(Data shown Opens)

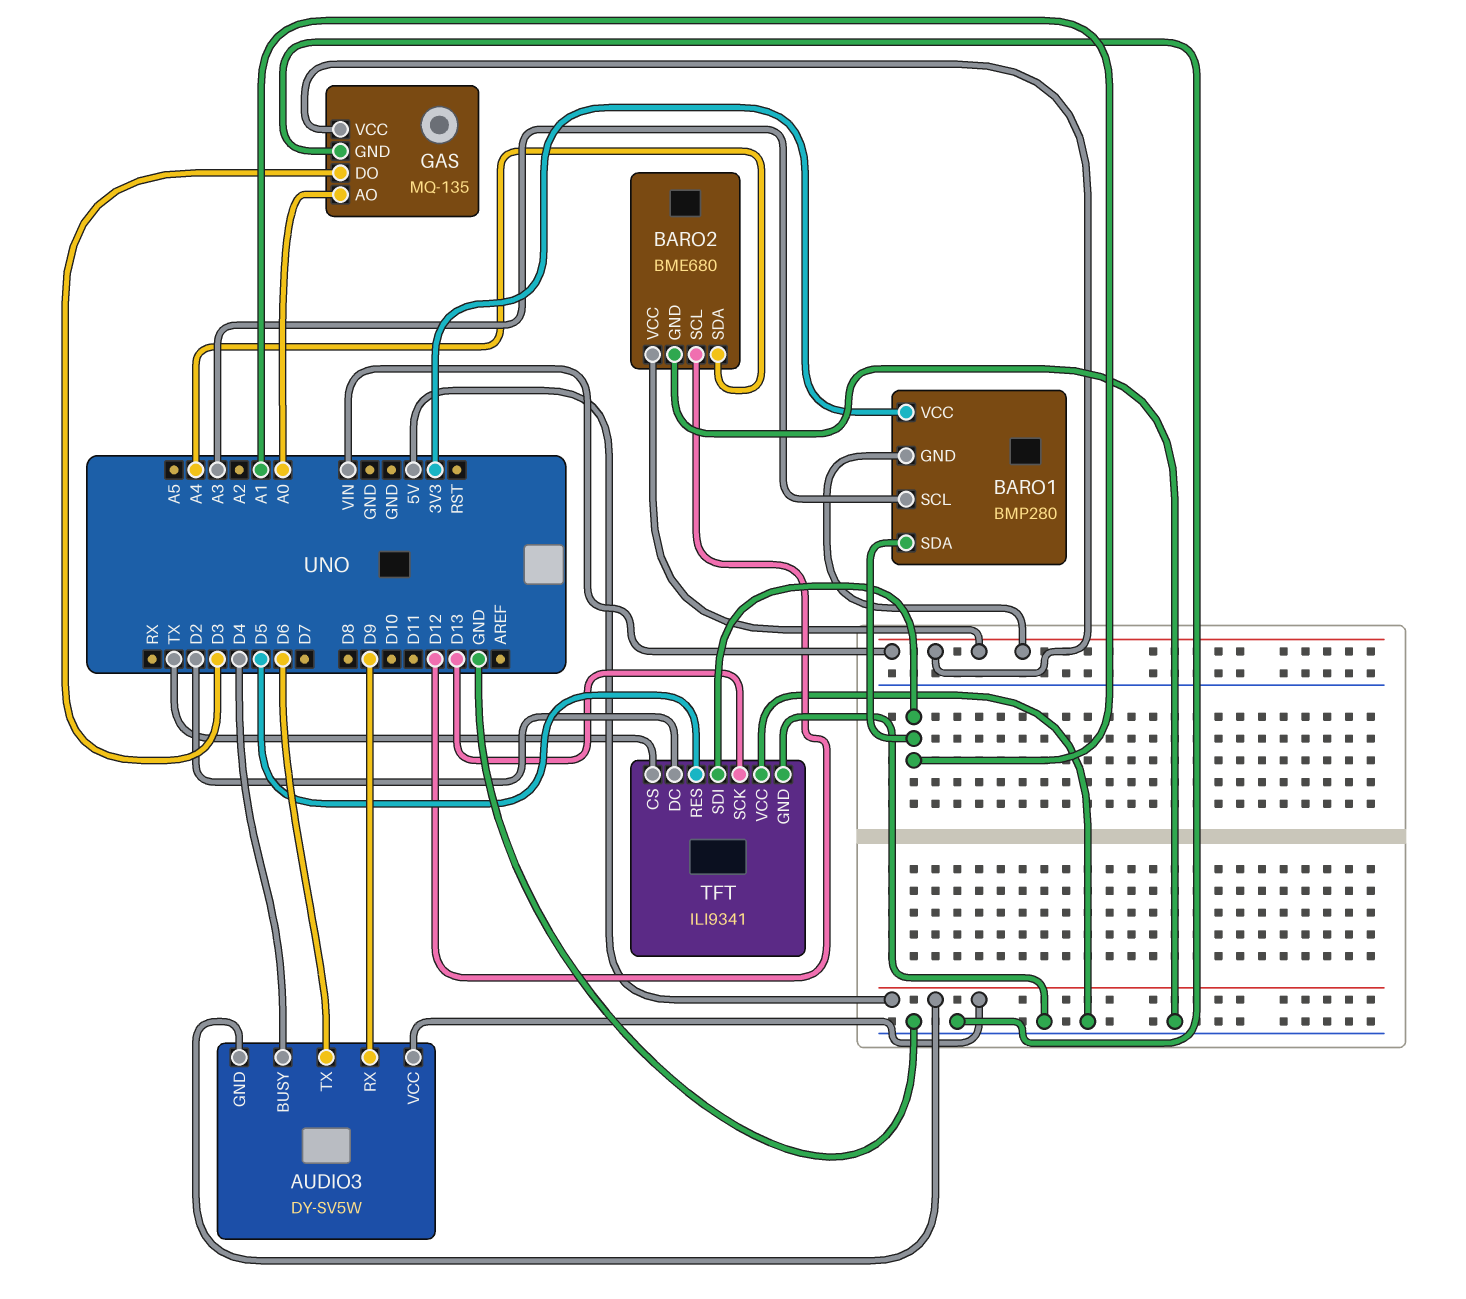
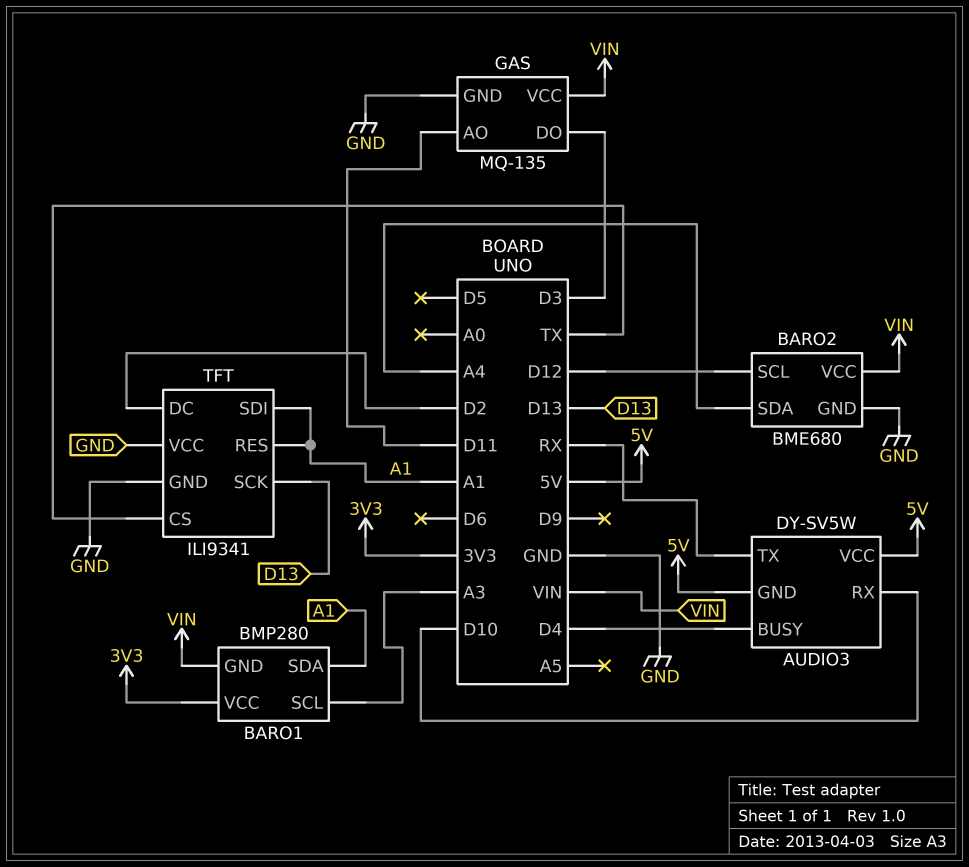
AUDIO3 pin RX: D9 -> D10
AUDIO3 pin TX: D6 -> RX
GAS pin AO: A0 -> D11
TFT pin RES: D5 -> A1

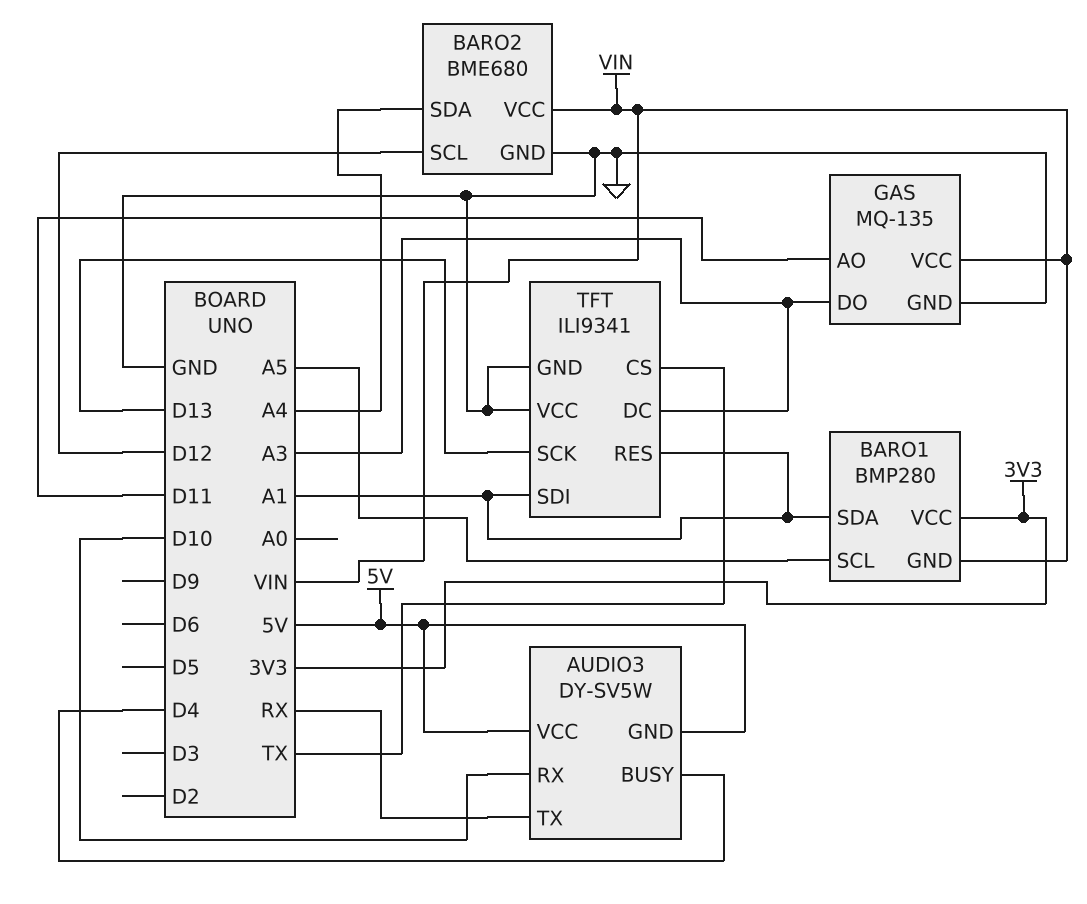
BARO1 pin SCL: A3 -> A5
GAS pin DO: D3 -> A3
TFT pin DC: D2 -> A3

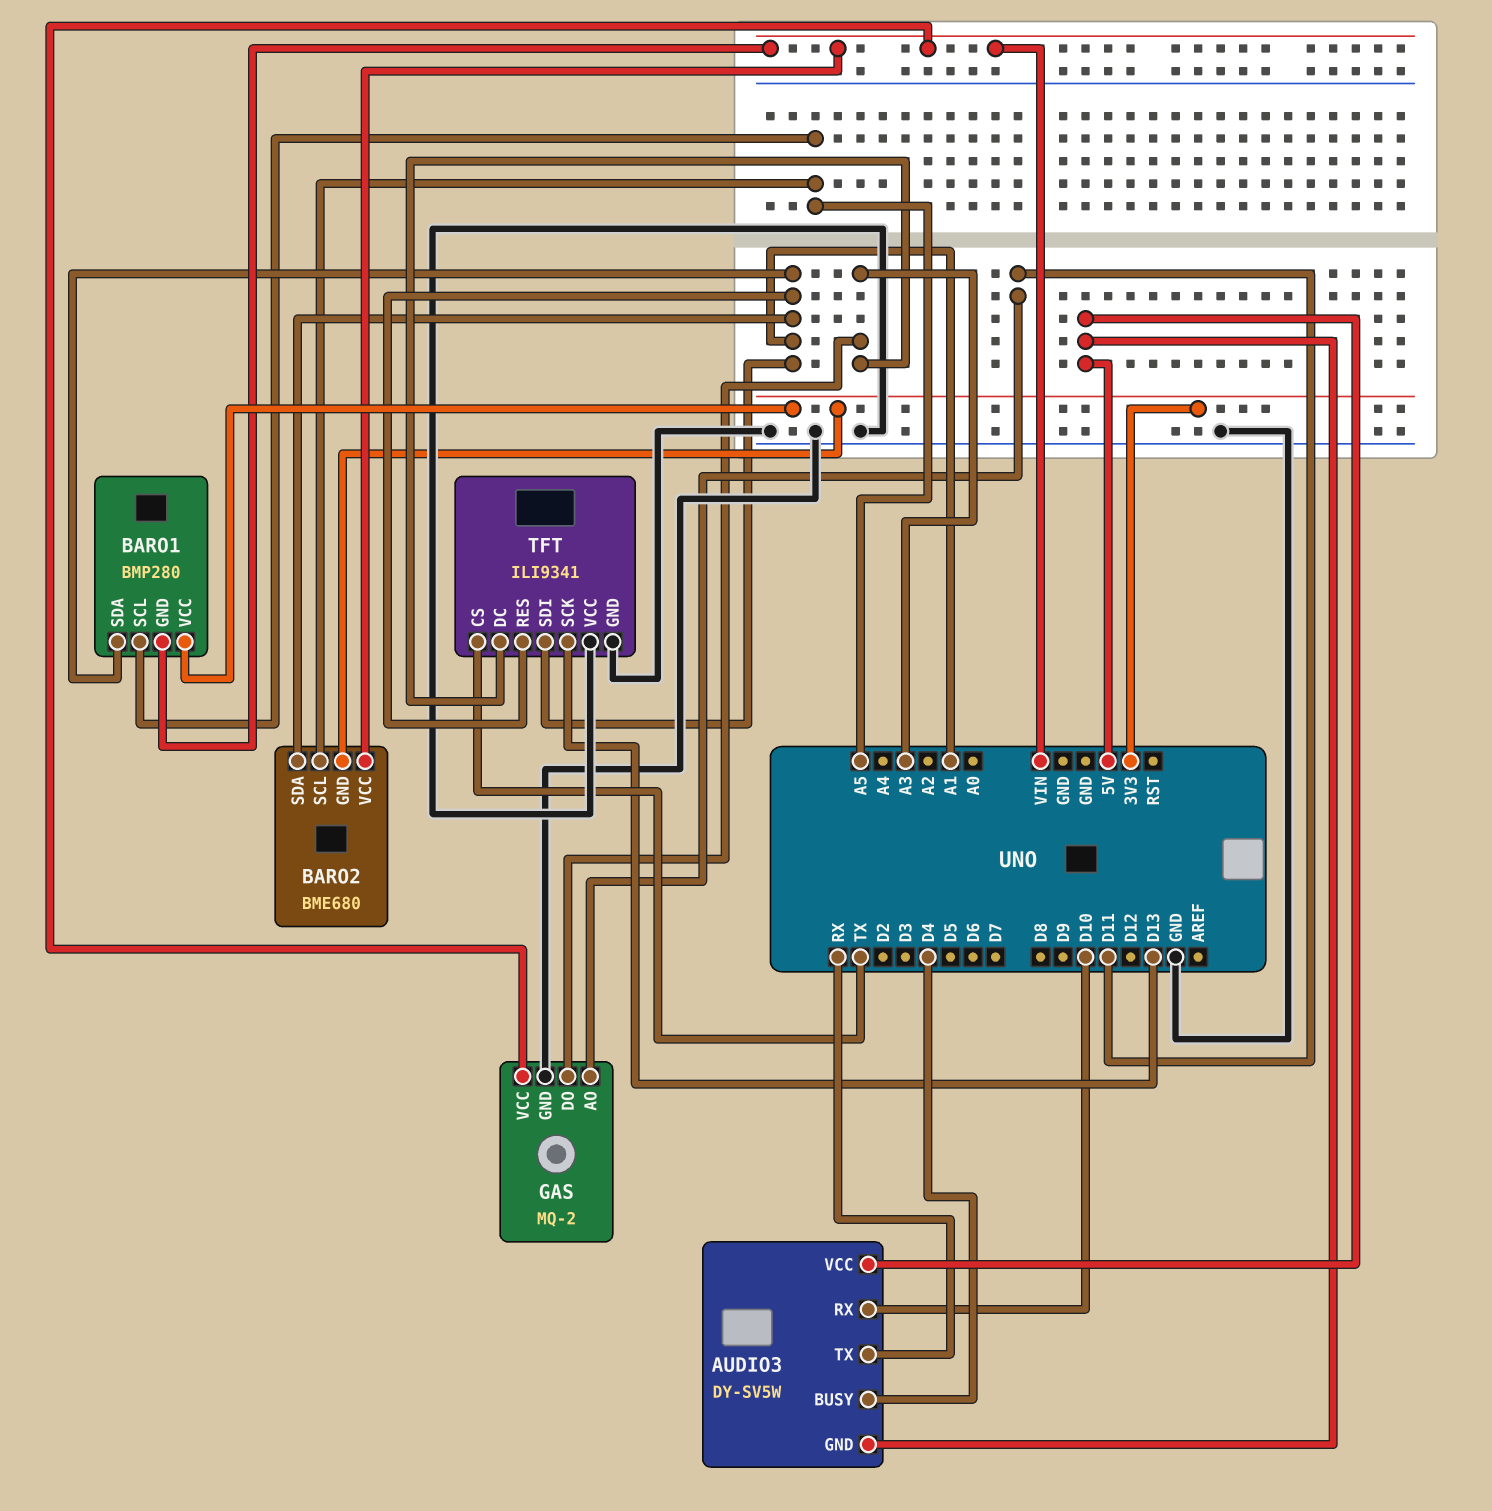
BARO2 pin GND: GND -> 3V3
BARO2 pin SCL: D12 -> A5
BARO2 pin SDA: A4 -> A1
GAS: MQ-135 -> MQ-2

(Data shown Closes)

■ Task item
A faithful, word-for-word copy of the records above, pictures left out, is the answer.

■ Answer for the task
AUDIO3 pin RX: D9 -> D10
AUDIO3 pin TX: D6 -> RX
GAS pin AO: A0 -> D11
TFT pin RES: D5 -> A1

BARO1 pin SCL: A3 -> A5
GAS pin DO: D3 -> A3
TFT pin DC: D2 -> A3

BARO2 pin GND: GND -> 3V3
BARO2 pin SCL: D12 -> A5
BARO2 pin SDA: A4 -> A1
GAS: MQ-135 -> MQ-2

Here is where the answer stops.